DATASET CONTENT
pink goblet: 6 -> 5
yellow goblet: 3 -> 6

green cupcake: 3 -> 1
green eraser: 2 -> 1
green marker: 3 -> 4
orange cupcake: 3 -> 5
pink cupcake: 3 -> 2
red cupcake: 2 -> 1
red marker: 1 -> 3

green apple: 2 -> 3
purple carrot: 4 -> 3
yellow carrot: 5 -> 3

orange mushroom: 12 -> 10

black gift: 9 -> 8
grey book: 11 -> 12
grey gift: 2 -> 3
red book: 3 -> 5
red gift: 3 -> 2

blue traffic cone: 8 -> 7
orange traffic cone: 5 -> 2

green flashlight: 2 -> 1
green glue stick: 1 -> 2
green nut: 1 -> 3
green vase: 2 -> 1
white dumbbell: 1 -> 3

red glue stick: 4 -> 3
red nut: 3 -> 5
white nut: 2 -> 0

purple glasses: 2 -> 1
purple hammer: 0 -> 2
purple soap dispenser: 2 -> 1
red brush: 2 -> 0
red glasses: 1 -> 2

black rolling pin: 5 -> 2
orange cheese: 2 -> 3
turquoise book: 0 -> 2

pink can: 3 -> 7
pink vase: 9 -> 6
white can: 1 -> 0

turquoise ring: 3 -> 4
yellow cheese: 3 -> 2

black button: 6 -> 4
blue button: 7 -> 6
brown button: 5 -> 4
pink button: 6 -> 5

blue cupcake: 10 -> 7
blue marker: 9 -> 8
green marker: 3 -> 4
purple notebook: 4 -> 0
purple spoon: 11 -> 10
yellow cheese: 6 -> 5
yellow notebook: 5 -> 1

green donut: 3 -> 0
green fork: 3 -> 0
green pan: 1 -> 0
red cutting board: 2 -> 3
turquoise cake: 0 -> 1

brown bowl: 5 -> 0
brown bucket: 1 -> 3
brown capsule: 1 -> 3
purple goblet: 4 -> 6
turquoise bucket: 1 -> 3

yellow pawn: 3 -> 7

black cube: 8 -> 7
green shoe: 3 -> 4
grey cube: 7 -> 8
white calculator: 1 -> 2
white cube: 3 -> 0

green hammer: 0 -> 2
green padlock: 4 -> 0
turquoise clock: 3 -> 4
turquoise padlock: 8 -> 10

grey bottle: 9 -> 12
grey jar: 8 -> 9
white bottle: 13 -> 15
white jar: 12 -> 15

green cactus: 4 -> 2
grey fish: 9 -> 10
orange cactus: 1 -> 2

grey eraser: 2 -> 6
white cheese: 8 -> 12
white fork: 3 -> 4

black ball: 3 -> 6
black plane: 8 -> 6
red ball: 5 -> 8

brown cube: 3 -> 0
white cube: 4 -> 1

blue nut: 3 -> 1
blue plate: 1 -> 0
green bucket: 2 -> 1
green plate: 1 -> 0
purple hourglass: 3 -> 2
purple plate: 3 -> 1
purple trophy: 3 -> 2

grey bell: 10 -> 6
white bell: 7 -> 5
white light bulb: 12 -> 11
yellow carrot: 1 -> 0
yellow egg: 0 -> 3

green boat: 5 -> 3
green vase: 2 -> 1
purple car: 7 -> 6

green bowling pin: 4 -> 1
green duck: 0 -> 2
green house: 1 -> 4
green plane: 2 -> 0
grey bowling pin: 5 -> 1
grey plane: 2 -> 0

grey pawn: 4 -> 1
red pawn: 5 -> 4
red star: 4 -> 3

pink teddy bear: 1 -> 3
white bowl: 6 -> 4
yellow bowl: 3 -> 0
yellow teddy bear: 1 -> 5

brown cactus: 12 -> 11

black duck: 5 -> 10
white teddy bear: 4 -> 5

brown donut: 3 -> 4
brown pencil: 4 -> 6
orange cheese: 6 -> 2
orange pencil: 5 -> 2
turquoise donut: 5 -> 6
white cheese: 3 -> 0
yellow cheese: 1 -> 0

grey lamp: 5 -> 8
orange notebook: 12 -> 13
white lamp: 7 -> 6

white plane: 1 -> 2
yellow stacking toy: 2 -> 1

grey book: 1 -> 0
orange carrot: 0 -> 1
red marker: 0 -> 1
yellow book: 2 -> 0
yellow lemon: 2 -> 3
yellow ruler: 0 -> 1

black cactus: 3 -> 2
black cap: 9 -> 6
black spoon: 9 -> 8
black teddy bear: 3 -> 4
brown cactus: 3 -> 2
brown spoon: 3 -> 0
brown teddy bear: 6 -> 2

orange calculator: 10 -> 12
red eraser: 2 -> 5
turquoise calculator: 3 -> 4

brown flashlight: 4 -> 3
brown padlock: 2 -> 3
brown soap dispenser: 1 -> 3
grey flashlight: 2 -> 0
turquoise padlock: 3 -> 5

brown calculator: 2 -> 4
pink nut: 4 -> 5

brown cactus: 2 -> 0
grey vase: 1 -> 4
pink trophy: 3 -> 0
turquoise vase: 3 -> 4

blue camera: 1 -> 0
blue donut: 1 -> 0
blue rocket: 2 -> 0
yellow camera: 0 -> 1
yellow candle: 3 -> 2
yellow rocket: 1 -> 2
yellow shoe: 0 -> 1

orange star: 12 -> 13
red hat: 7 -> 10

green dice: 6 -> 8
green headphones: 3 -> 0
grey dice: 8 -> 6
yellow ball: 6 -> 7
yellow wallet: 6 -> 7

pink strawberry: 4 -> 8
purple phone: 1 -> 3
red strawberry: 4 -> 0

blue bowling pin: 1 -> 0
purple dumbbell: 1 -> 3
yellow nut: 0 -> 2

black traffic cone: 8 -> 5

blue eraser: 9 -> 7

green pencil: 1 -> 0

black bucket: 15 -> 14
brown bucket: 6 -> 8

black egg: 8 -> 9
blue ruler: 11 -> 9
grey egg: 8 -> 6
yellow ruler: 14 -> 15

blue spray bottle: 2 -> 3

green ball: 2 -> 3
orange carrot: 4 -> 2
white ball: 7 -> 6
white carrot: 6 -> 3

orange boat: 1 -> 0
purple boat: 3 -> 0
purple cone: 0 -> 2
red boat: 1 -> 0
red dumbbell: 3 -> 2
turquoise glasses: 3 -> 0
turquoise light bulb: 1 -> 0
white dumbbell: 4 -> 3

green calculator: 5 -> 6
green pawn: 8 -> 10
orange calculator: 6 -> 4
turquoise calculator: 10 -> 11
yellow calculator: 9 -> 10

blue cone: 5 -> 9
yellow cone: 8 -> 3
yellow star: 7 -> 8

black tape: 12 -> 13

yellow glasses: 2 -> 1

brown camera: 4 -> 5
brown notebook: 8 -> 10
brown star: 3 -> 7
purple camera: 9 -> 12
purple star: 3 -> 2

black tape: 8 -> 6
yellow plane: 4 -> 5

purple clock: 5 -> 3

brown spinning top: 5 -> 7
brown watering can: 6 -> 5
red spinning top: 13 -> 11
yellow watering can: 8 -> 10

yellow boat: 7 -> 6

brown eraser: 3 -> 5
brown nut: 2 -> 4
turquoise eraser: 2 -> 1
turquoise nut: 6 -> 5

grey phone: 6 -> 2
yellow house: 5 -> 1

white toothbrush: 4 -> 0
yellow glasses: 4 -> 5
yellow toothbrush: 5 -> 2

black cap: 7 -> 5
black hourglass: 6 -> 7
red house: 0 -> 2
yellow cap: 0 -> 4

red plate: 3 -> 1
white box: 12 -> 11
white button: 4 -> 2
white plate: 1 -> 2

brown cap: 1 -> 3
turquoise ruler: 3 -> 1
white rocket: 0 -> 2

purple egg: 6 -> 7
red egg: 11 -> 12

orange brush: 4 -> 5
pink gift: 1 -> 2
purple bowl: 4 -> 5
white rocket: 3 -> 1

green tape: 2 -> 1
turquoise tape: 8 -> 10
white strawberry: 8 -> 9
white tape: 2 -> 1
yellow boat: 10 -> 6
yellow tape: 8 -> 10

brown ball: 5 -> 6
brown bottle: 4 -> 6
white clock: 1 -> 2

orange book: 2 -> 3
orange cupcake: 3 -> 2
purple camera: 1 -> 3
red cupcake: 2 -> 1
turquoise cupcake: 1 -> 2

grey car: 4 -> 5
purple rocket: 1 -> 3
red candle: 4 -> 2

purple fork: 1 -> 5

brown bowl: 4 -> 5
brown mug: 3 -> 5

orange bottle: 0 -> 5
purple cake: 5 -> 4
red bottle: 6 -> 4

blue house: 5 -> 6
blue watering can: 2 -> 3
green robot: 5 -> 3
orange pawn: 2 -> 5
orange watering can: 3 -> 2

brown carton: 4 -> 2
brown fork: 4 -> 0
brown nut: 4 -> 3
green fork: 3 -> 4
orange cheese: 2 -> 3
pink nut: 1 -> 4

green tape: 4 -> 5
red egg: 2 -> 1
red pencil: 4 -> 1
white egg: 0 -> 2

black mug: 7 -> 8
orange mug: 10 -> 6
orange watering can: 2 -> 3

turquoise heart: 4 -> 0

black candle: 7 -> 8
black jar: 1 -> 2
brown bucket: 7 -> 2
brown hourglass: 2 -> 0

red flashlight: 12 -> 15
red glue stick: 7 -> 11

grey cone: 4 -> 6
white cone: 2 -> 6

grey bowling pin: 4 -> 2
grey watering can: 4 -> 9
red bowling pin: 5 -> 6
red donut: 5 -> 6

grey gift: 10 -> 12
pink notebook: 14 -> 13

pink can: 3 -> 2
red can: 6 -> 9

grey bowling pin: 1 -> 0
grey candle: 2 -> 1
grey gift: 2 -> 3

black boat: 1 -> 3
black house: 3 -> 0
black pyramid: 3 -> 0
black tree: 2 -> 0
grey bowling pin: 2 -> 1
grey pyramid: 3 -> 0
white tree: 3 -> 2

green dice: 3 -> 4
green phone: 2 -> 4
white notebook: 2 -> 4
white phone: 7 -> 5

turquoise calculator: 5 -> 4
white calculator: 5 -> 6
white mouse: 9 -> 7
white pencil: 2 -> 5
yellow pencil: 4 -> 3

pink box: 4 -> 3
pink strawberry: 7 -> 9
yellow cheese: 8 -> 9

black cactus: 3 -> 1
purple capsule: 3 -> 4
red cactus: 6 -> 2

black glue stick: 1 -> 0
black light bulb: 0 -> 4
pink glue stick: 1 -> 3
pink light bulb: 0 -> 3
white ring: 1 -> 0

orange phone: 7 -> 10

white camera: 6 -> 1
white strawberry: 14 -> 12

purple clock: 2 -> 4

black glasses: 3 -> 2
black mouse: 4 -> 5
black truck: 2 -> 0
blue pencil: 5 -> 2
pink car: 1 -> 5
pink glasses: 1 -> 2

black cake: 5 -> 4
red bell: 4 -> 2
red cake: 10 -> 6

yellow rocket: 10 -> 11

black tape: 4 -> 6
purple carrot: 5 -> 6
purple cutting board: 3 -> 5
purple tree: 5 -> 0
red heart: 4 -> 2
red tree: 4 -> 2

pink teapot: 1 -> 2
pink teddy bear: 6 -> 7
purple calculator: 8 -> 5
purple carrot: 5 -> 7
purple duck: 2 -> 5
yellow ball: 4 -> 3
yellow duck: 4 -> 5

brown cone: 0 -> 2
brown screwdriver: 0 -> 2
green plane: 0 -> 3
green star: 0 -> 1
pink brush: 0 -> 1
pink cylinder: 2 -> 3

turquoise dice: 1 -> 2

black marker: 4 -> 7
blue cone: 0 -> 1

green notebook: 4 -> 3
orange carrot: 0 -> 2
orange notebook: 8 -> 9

EXERCISE AIM
From the material above, copy exactly the lines between the line holding "white dumbbell: 1 -> 3" and the line holding "white bell: 7 -> 5", inclusive, and only those.

WRITTEN ANSWER
white dumbbell: 1 -> 3

red glue stick: 4 -> 3
red nut: 3 -> 5
white nut: 2 -> 0

purple glasses: 2 -> 1
purple hammer: 0 -> 2
purple soap dispenser: 2 -> 1
red brush: 2 -> 0
red glasses: 1 -> 2

black rolling pin: 5 -> 2
orange cheese: 2 -> 3
turquoise book: 0 -> 2

pink can: 3 -> 7
pink vase: 9 -> 6
white can: 1 -> 0

turquoise ring: 3 -> 4
yellow cheese: 3 -> 2

black button: 6 -> 4
blue button: 7 -> 6
brown button: 5 -> 4
pink button: 6 -> 5

blue cupcake: 10 -> 7
blue marker: 9 -> 8
green marker: 3 -> 4
purple notebook: 4 -> 0
purple spoon: 11 -> 10
yellow cheese: 6 -> 5
yellow notebook: 5 -> 1

green donut: 3 -> 0
green fork: 3 -> 0
green pan: 1 -> 0
red cutting board: 2 -> 3
turquoise cake: 0 -> 1

brown bowl: 5 -> 0
brown bucket: 1 -> 3
brown capsule: 1 -> 3
purple goblet: 4 -> 6
turquoise bucket: 1 -> 3

yellow pawn: 3 -> 7

black cube: 8 -> 7
green shoe: 3 -> 4
grey cube: 7 -> 8
white calculator: 1 -> 2
white cube: 3 -> 0

green hammer: 0 -> 2
green padlock: 4 -> 0
turquoise clock: 3 -> 4
turquoise padlock: 8 -> 10

grey bottle: 9 -> 12
grey jar: 8 -> 9
white bottle: 13 -> 15
white jar: 12 -> 15

green cactus: 4 -> 2
grey fish: 9 -> 10
orange cactus: 1 -> 2

grey eraser: 2 -> 6
white cheese: 8 -> 12
white fork: 3 -> 4

black ball: 3 -> 6
black plane: 8 -> 6
red ball: 5 -> 8

brown cube: 3 -> 0
white cube: 4 -> 1

blue nut: 3 -> 1
blue plate: 1 -> 0
green bucket: 2 -> 1
green plate: 1 -> 0
purple hourglass: 3 -> 2
purple plate: 3 -> 1
purple trophy: 3 -> 2

grey bell: 10 -> 6
white bell: 7 -> 5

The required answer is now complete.